» ACTIVITY:
Your task is to repeat the entries word for word while leaving out the pictures.

» SOURCE RECORDS:
◇ ◇ ◇ ◇ ◇

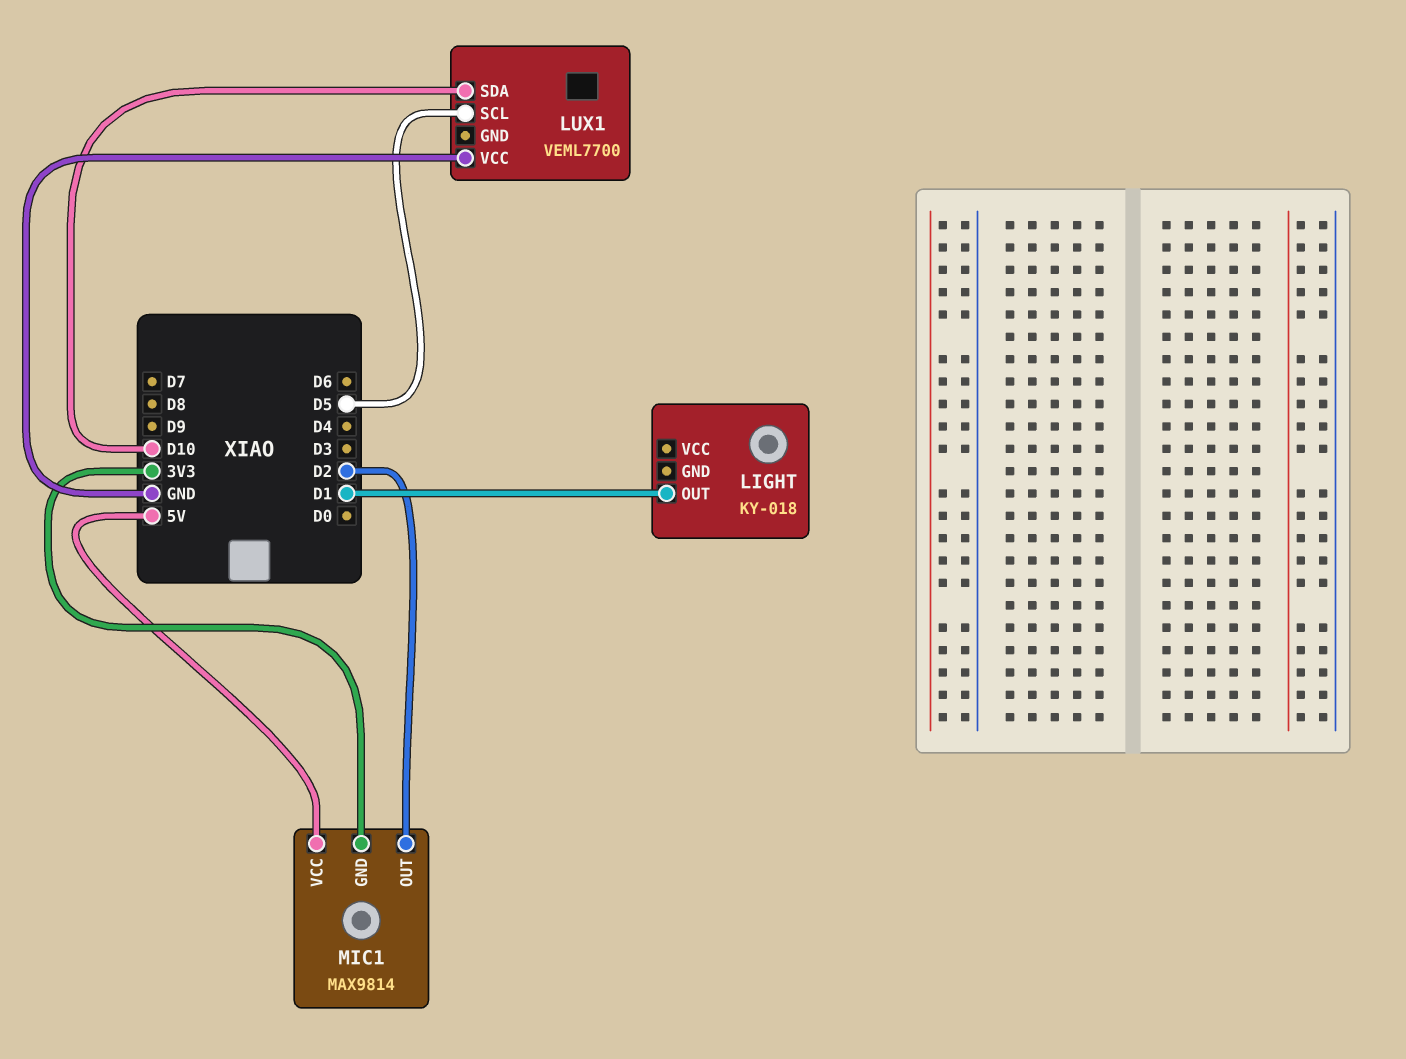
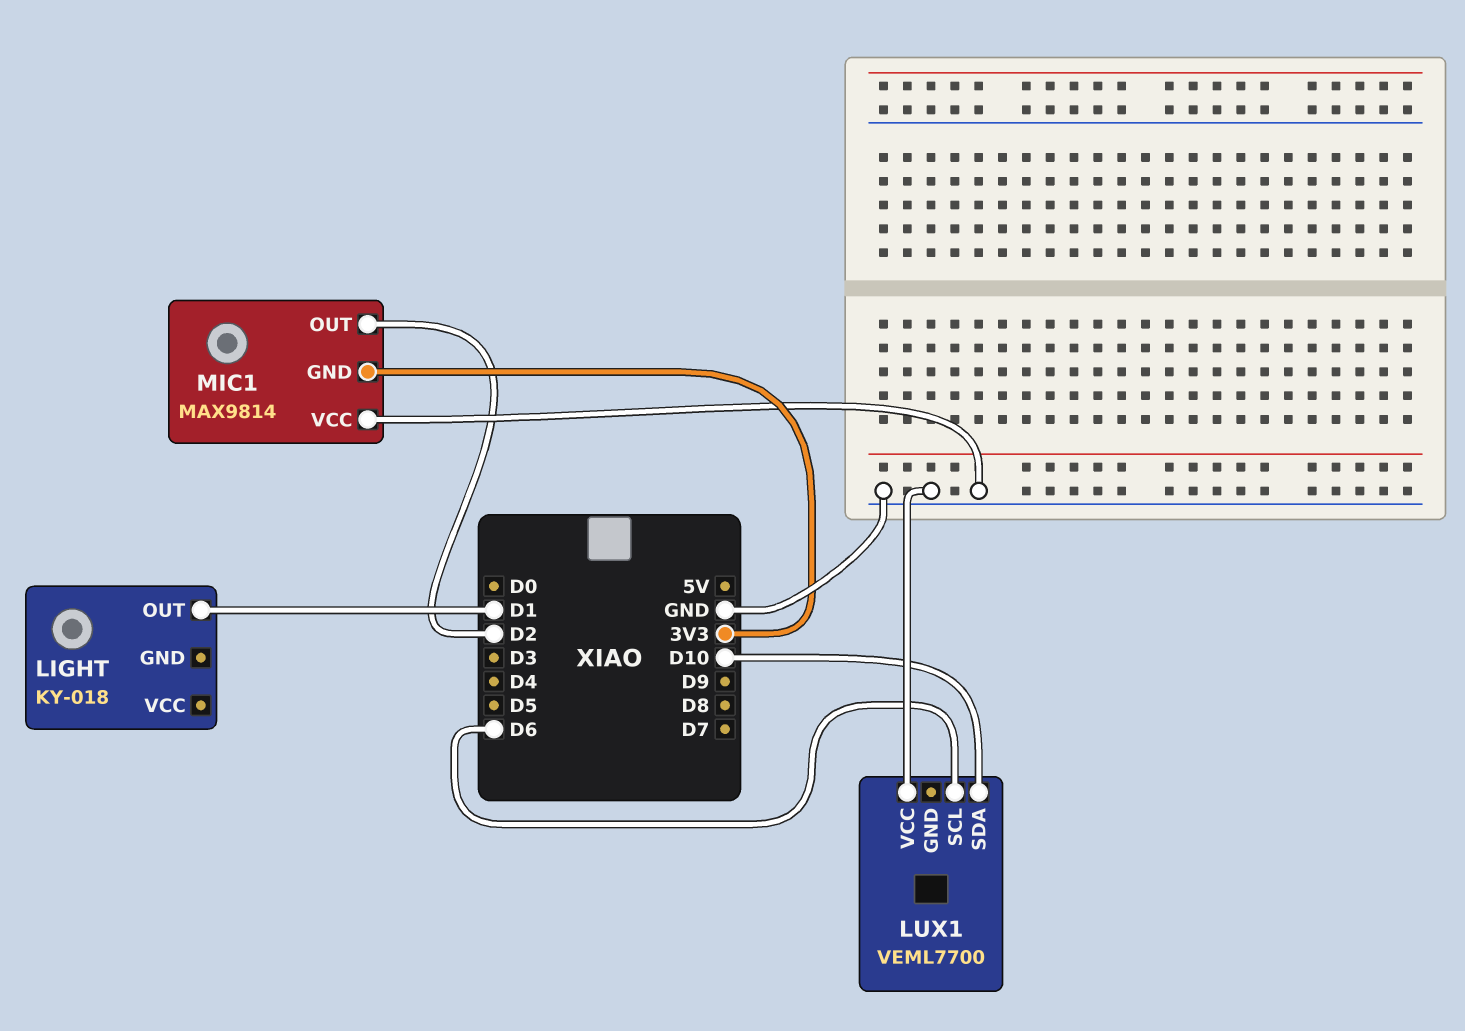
LUX1 pin SCL: D5 -> D6
MIC1 pin VCC: 5V -> GND

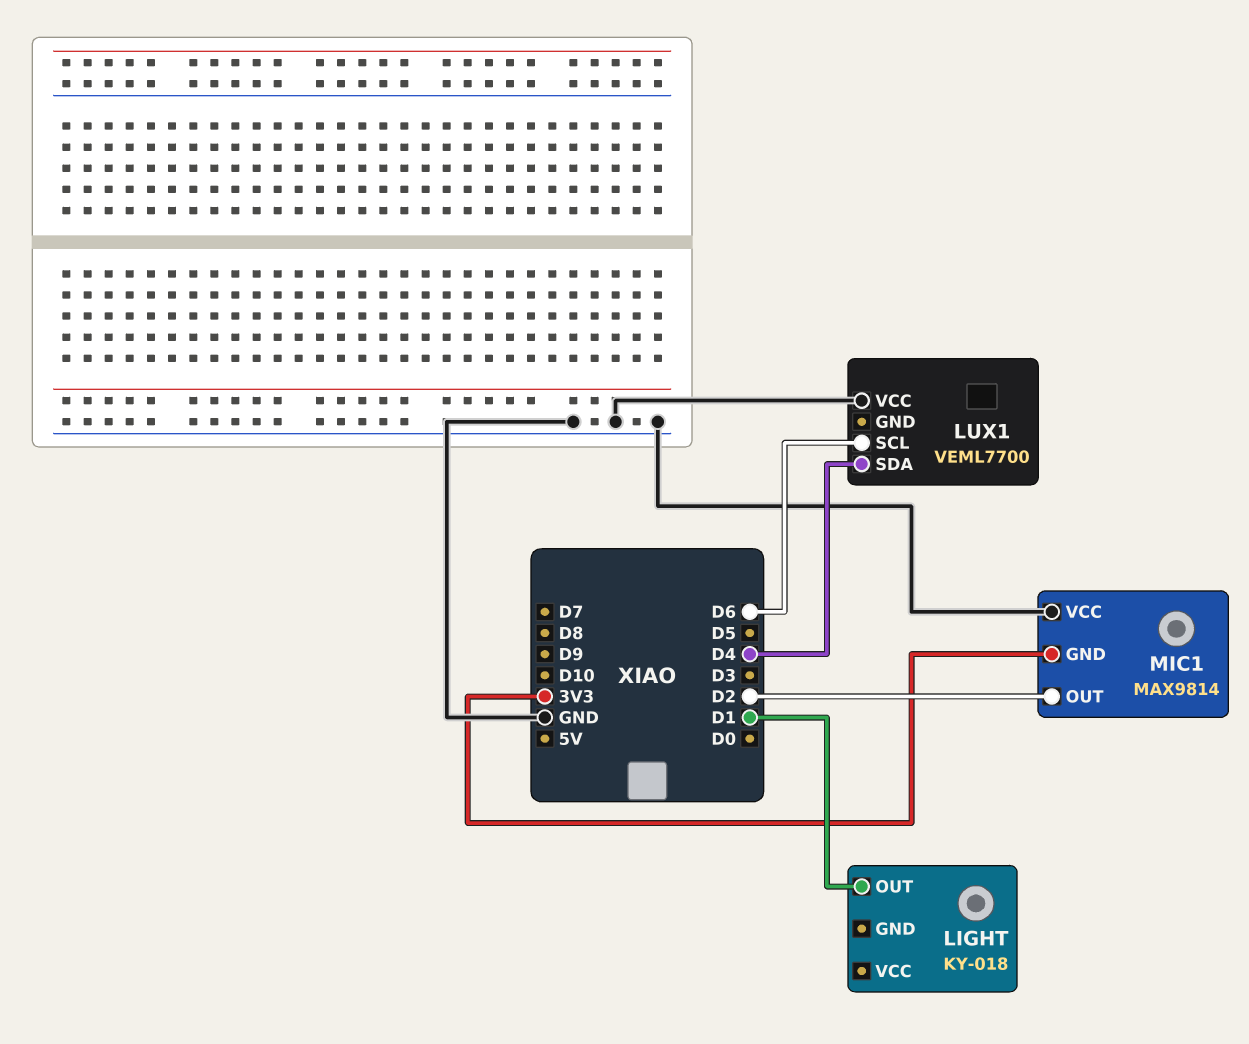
LUX1 pin SDA: D10 -> D4

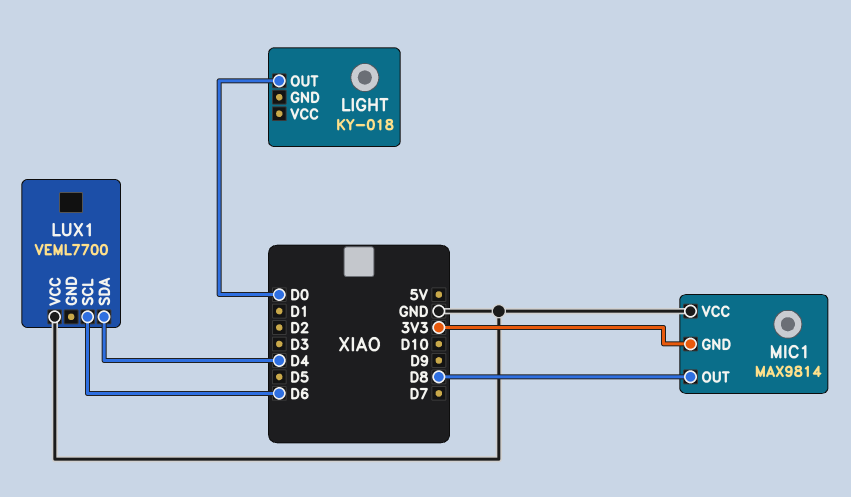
LIGHT pin OUT: D1 -> D0
MIC1 pin OUT: D2 -> D8

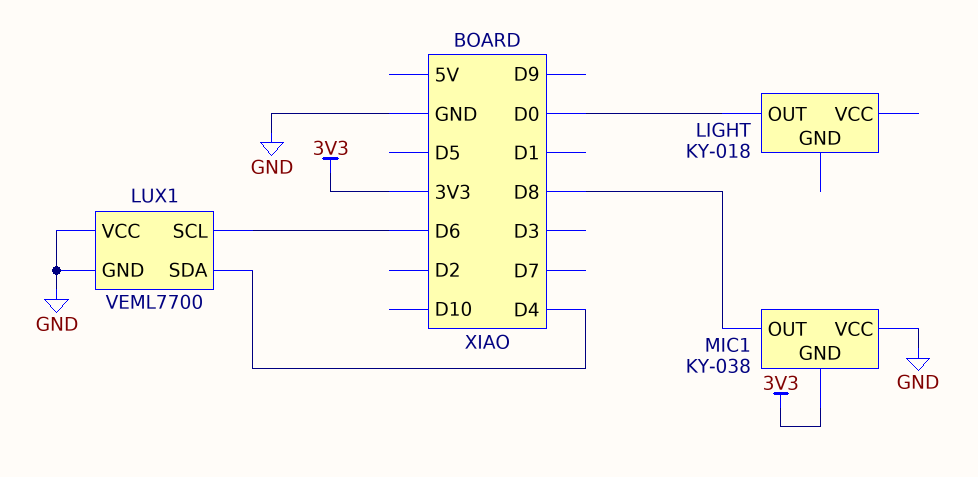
LUX1 pin GND: none -> GND
MIC1: MAX9814 -> KY-038

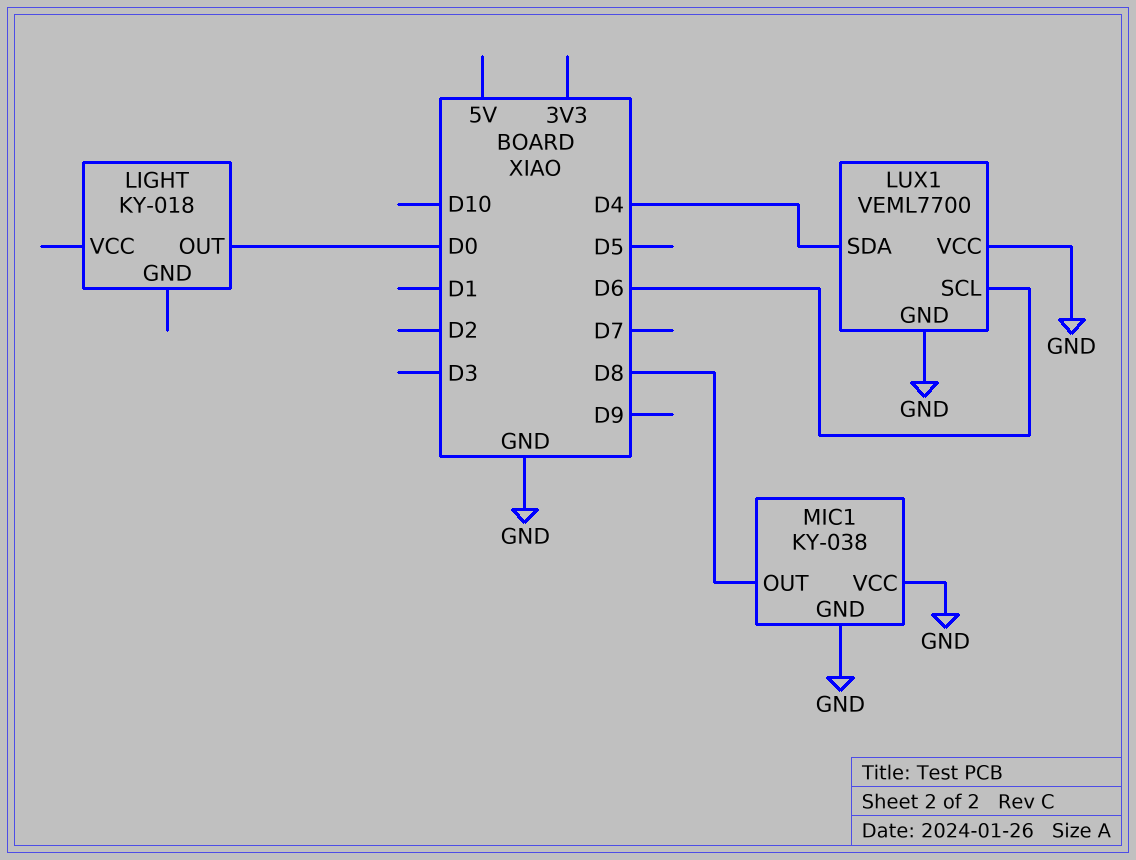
MIC1 pin GND: 3V3 -> GND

◇ ◇ ◇ ◇ ◇

» THE ANSWER:
LUX1 pin SCL: D5 -> D6
MIC1 pin VCC: 5V -> GND

LUX1 pin SDA: D10 -> D4

LIGHT pin OUT: D1 -> D0
MIC1 pin OUT: D2 -> D8

LUX1 pin GND: none -> GND
MIC1: MAX9814 -> KY-038

MIC1 pin GND: 3V3 -> GND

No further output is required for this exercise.